### Material for this task
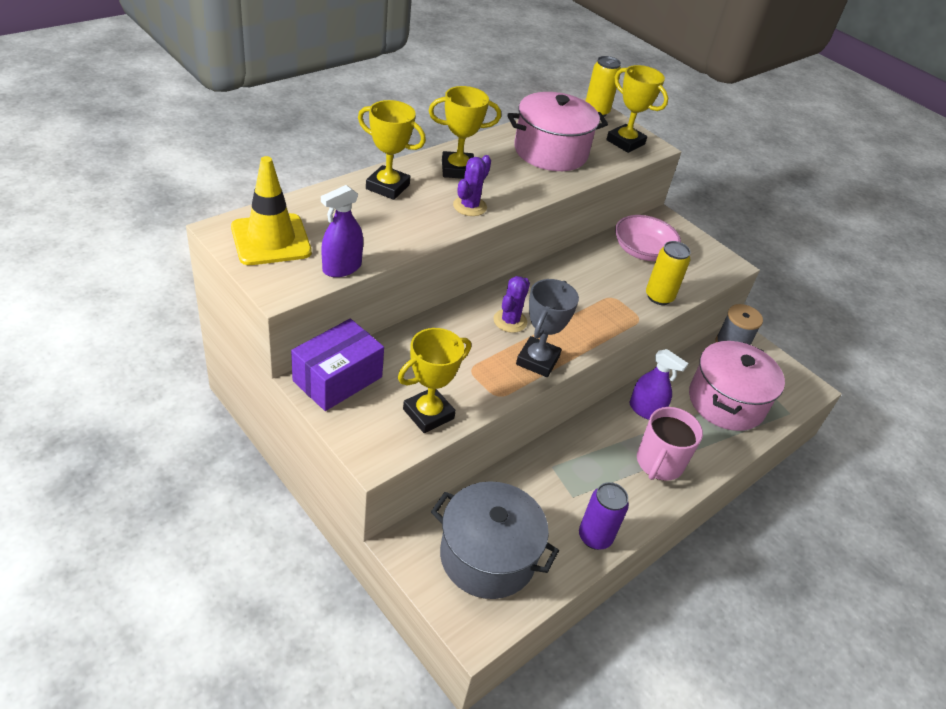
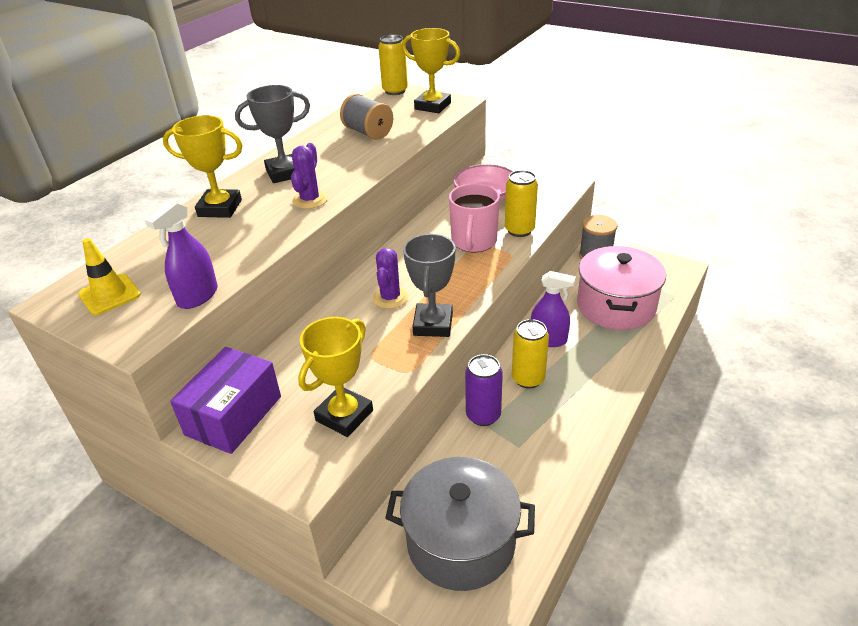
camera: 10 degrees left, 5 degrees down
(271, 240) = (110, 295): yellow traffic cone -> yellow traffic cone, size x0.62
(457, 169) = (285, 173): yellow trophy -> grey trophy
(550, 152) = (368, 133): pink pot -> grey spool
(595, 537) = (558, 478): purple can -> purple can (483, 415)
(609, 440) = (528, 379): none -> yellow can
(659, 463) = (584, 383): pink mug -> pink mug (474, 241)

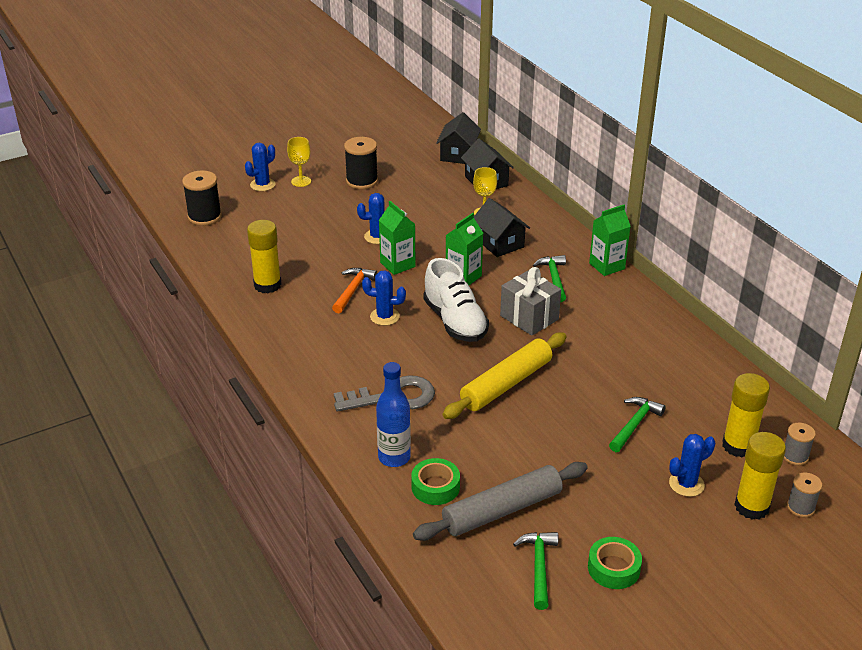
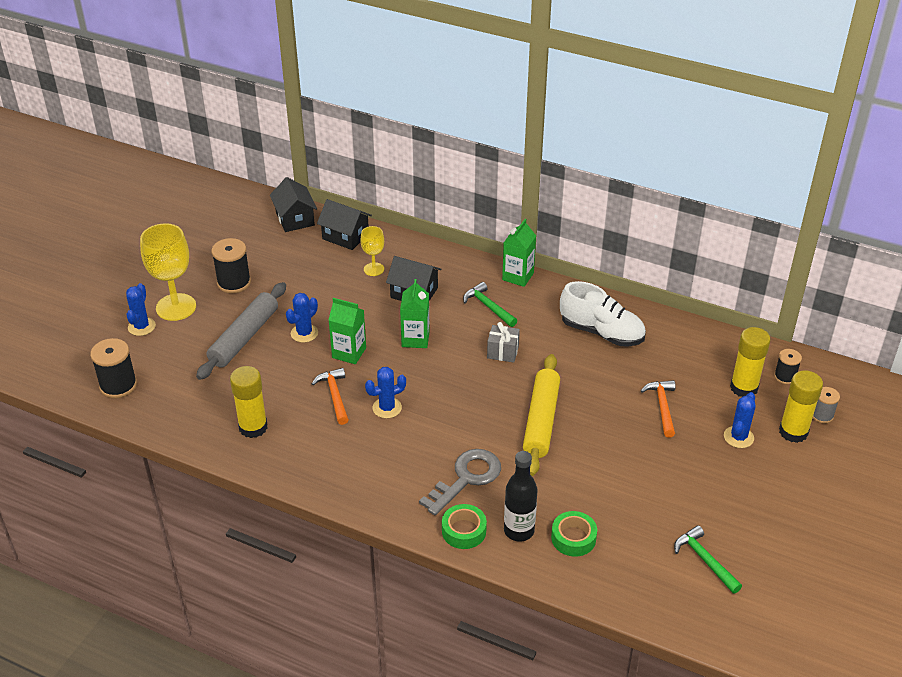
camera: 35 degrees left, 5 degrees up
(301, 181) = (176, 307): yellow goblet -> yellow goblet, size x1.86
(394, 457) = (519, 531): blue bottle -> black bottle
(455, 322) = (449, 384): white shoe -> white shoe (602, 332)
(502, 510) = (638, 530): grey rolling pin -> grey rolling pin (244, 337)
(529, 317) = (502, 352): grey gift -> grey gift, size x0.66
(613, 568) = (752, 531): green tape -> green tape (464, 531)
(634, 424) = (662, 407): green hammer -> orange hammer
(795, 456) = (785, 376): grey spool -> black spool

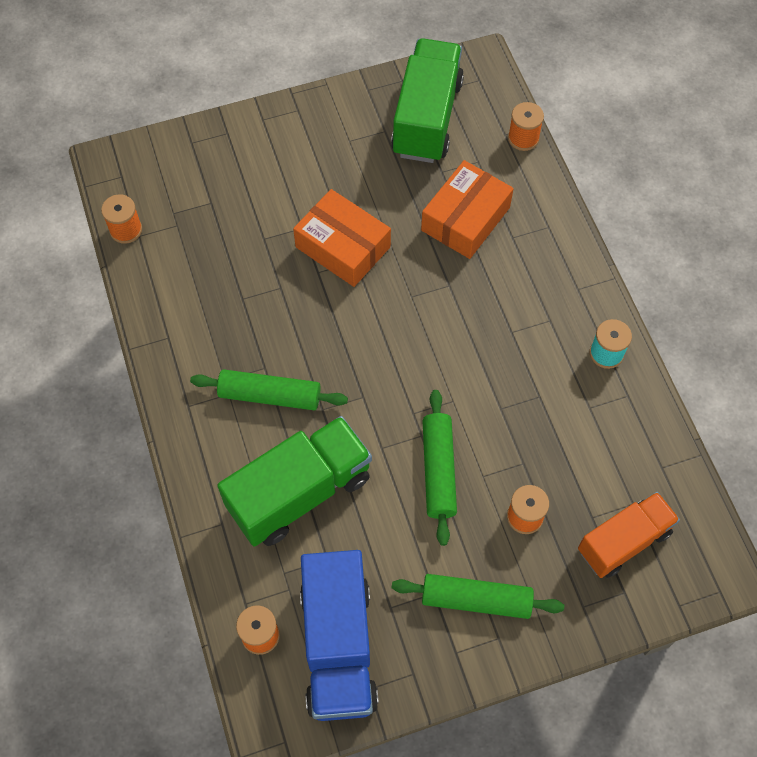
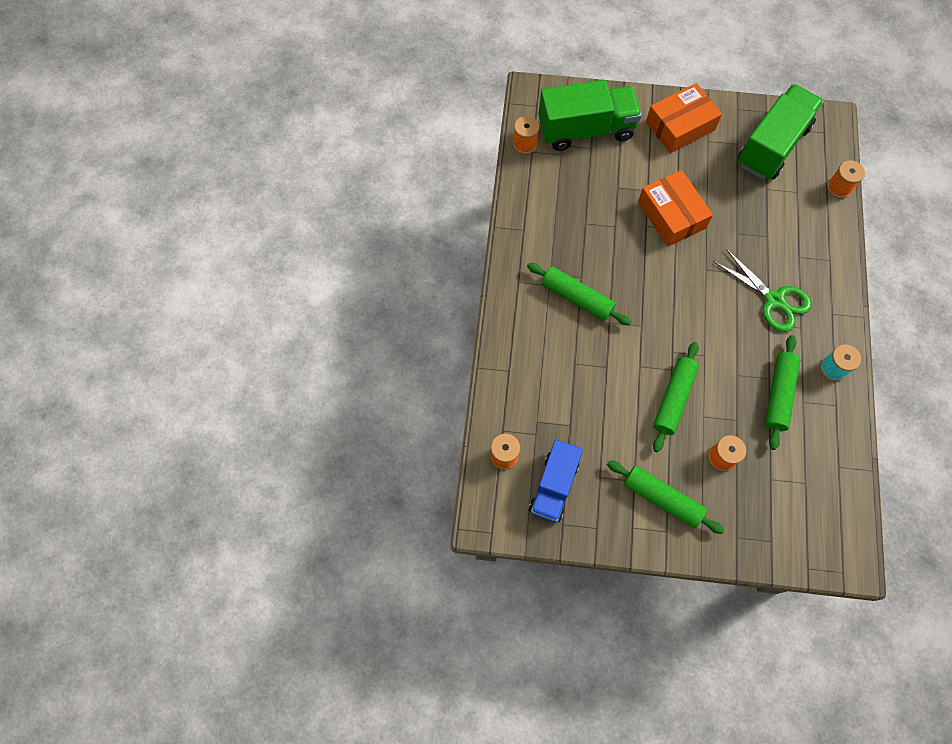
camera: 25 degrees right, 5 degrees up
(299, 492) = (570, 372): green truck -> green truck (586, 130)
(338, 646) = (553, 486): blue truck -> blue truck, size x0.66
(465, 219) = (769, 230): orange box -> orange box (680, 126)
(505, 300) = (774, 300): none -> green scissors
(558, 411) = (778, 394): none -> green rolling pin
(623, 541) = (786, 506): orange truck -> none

### What you are asked to do
How many lines above include the word "rolling"? Answer with the number alone.

### Response to the exercise
2